§ WORK INSTRUCTIONS:
Leave out the images and output the records word for word.

[Stored data entries]
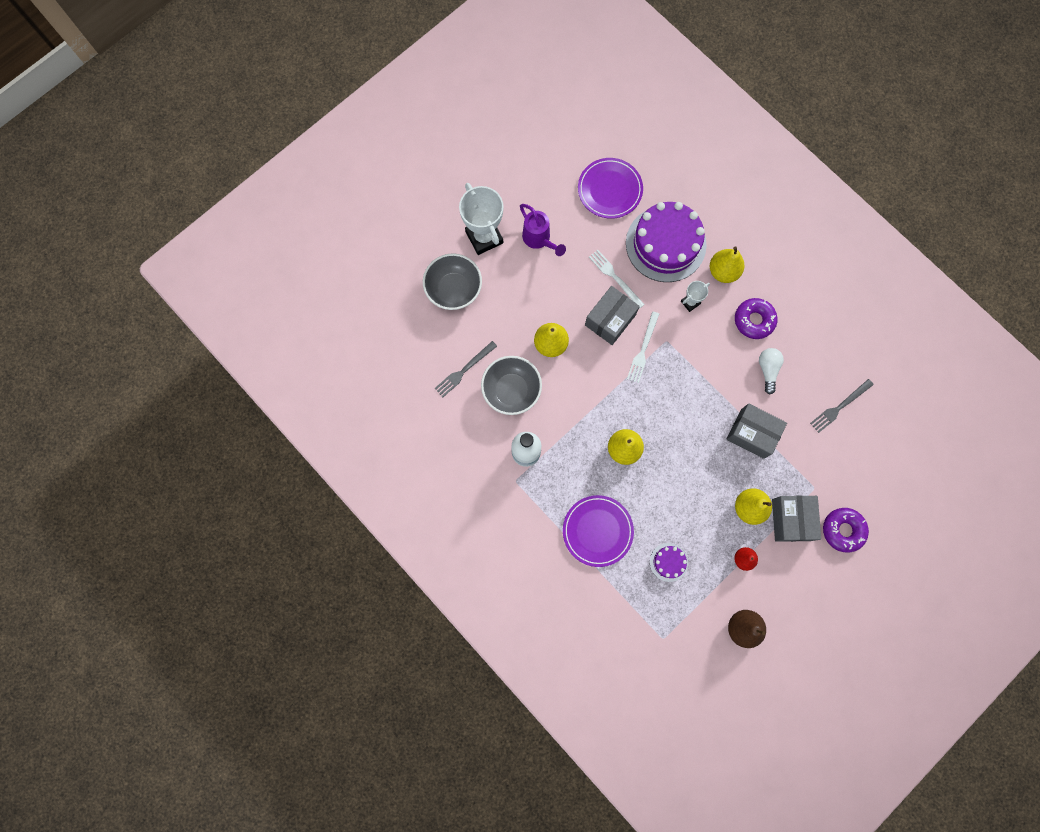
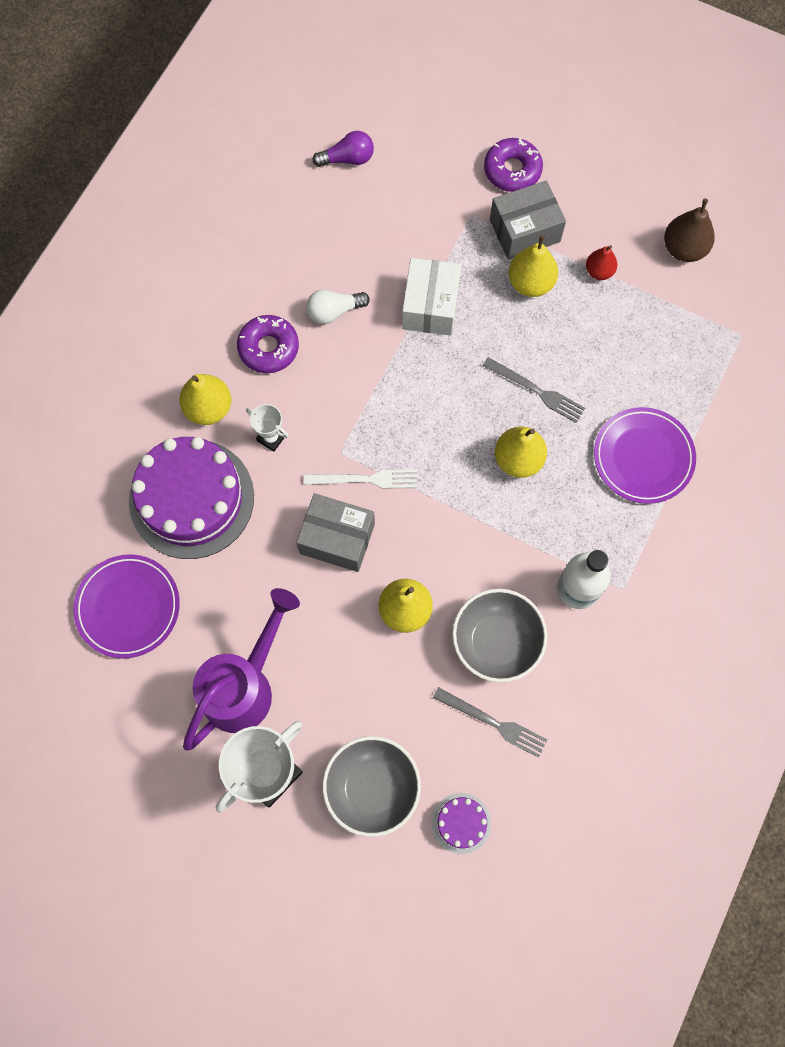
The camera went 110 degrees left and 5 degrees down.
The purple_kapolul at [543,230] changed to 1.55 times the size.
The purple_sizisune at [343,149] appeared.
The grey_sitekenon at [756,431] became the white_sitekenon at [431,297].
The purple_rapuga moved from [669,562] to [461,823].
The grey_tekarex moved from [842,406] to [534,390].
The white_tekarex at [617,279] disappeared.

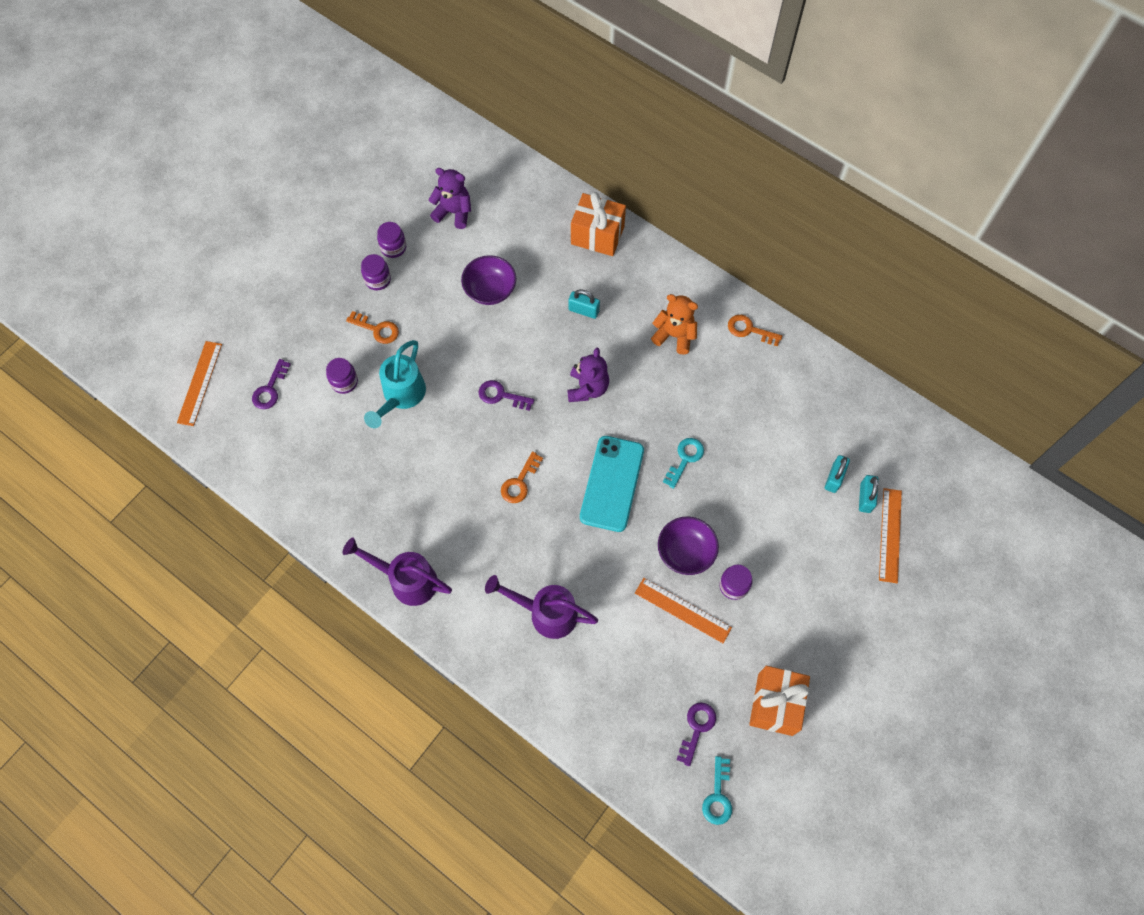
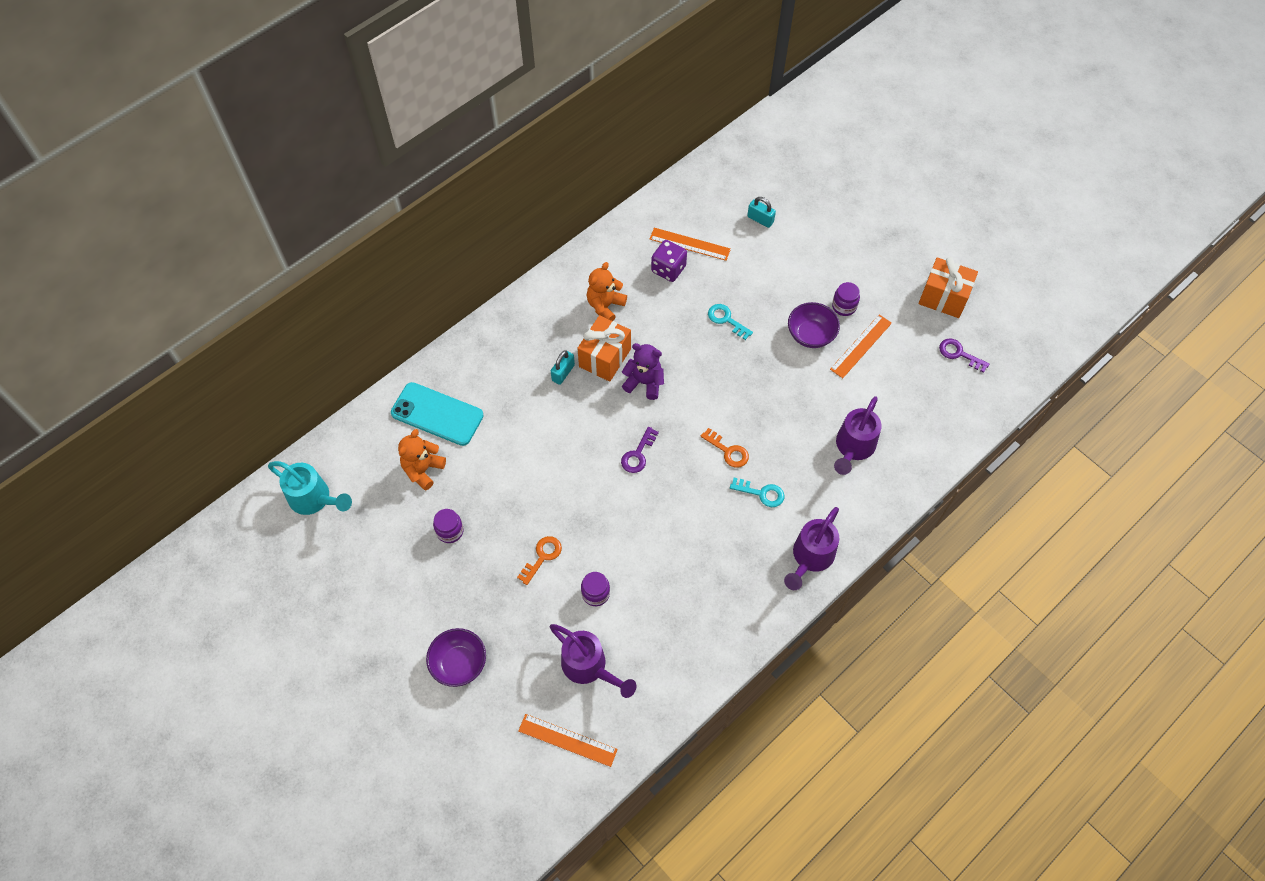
The camera went 80 degrees left and 5 degrees down.
The turquoise_kapolul moved from [395,384] to [310,488].
The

§ FINAL ANSWER:
The camera went 110 degrees left and 5 degrees down.
The purple_kapolul at [543,230] changed to 1.55 times the size.
The purple_sizisune at [343,149] appeared.
The grey_sitekenon at [756,431] became the white_sitekenon at [431,297].
The purple_rapuga moved from [669,562] to [461,823].
The grey_tekarex moved from [842,406] to [534,390].
The white_tekarex at [617,279] disappeared.

The camera went 80 degrees left and 5 degrees down.
The turquoise_kapolul moved from [395,384] to [310,488].
The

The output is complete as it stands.